### How to complete this task
Transcribe every entry word for word. Skip the pictures.

Dataset records:
▽

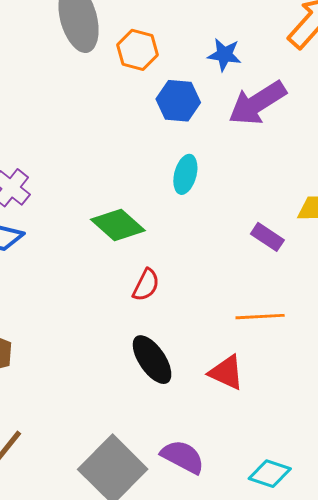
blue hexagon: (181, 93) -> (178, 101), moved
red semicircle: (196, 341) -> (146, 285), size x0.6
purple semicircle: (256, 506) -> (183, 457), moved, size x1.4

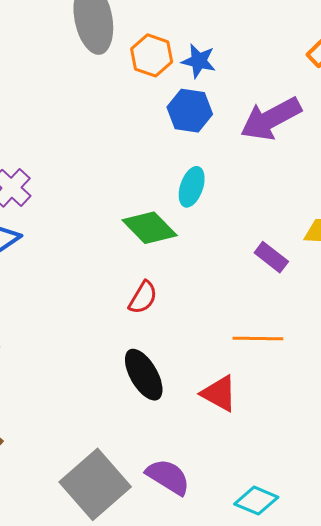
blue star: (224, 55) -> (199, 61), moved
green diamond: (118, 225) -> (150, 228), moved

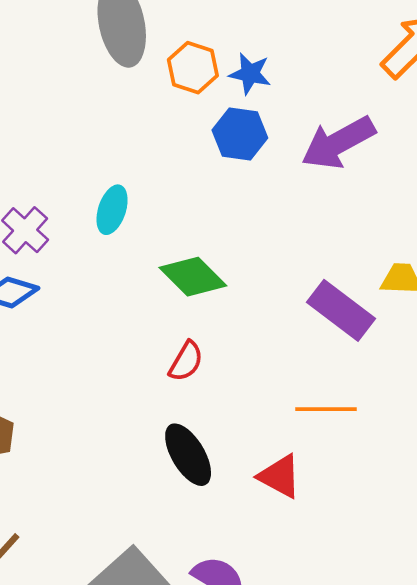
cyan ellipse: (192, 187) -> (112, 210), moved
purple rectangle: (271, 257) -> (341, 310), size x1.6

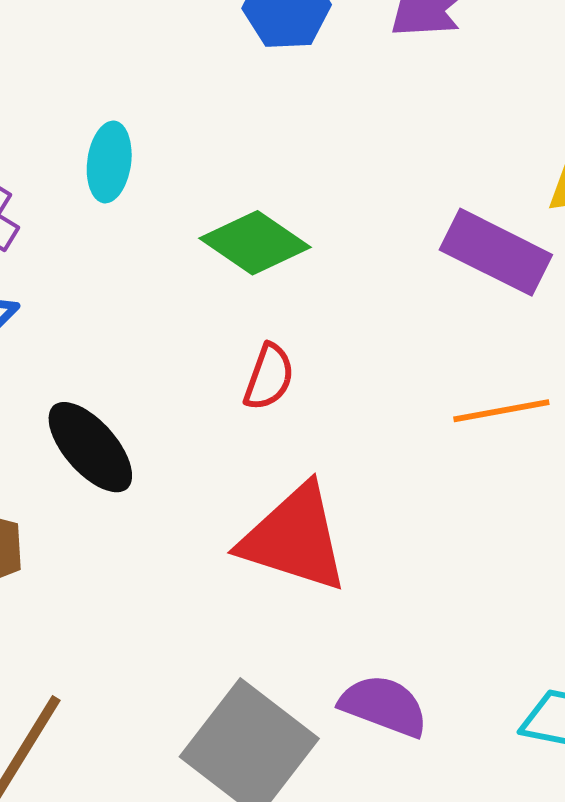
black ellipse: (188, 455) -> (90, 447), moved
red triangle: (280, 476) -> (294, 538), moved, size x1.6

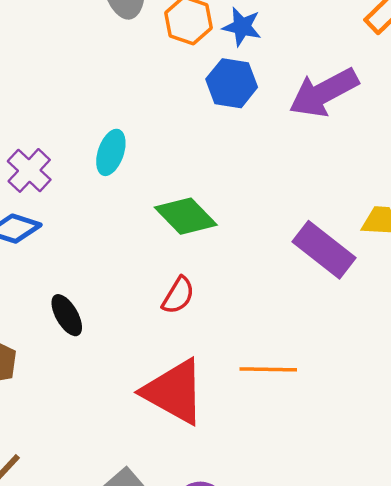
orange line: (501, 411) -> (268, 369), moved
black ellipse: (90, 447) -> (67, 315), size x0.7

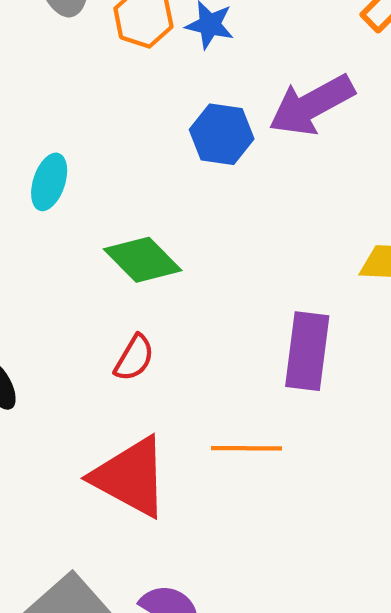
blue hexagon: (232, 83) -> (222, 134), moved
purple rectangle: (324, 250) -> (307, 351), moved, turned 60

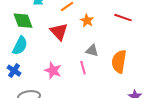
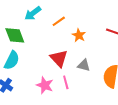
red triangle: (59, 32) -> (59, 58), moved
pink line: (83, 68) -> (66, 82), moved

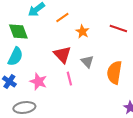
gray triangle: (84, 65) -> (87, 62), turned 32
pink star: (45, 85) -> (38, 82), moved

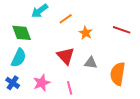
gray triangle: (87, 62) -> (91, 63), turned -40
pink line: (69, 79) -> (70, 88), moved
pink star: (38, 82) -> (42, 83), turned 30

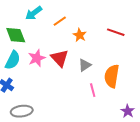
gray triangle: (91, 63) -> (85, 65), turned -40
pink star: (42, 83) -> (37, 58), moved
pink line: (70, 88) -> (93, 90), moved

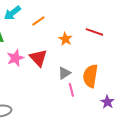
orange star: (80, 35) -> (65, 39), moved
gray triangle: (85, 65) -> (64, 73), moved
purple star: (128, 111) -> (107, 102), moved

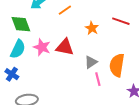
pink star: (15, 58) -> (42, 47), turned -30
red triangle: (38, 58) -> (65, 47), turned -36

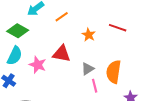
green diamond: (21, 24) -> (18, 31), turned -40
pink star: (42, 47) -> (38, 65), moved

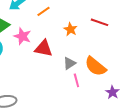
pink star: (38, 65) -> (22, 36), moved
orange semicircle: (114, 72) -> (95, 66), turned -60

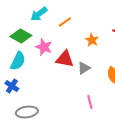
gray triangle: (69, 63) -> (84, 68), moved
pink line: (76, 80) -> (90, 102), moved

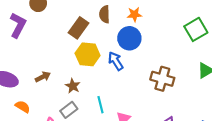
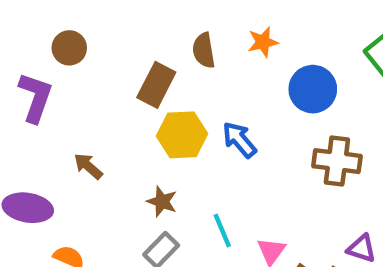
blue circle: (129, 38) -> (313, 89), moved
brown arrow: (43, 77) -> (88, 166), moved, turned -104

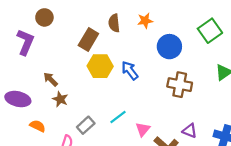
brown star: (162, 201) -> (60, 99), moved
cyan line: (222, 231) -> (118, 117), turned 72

△

### Worked solution
blue hexagon: (181, 93) -> (178, 101), moved
red semicircle: (196, 341) -> (146, 285), size x0.6
purple semicircle: (256, 506) -> (183, 457), moved, size x1.4

blue star: (224, 55) -> (199, 61), moved
green diamond: (118, 225) -> (150, 228), moved

cyan ellipse: (192, 187) -> (112, 210), moved
purple rectangle: (271, 257) -> (341, 310), size x1.6

black ellipse: (188, 455) -> (90, 447), moved
red triangle: (280, 476) -> (294, 538), moved, size x1.6

orange line: (501, 411) -> (268, 369), moved
black ellipse: (90, 447) -> (67, 315), size x0.7

blue hexagon: (232, 83) -> (222, 134), moved
purple rectangle: (324, 250) -> (307, 351), moved, turned 60

red triangle: (59, 32) -> (59, 58), moved
pink line: (83, 68) -> (66, 82), moved

gray triangle: (84, 65) -> (87, 62), turned 32
pink star: (45, 85) -> (38, 82), moved

gray triangle: (87, 62) -> (91, 63), turned -40
pink line: (69, 79) -> (70, 88), moved
pink star: (38, 82) -> (42, 83), turned 30

gray triangle: (91, 63) -> (85, 65), turned -40
pink star: (42, 83) -> (37, 58), moved
pink line: (70, 88) -> (93, 90), moved

orange star: (80, 35) -> (65, 39), moved
gray triangle: (85, 65) -> (64, 73), moved
purple star: (128, 111) -> (107, 102), moved

pink star: (15, 58) -> (42, 47), turned -30
red triangle: (38, 58) -> (65, 47), turned -36

green diamond: (21, 24) -> (18, 31), turned -40
pink star: (42, 47) -> (38, 65), moved

pink star: (38, 65) -> (22, 36), moved
orange semicircle: (114, 72) -> (95, 66), turned -60

gray triangle: (69, 63) -> (84, 68), moved
pink line: (76, 80) -> (90, 102), moved

blue circle: (129, 38) -> (313, 89), moved
brown arrow: (43, 77) -> (88, 166), moved, turned -104

brown star: (162, 201) -> (60, 99), moved
cyan line: (222, 231) -> (118, 117), turned 72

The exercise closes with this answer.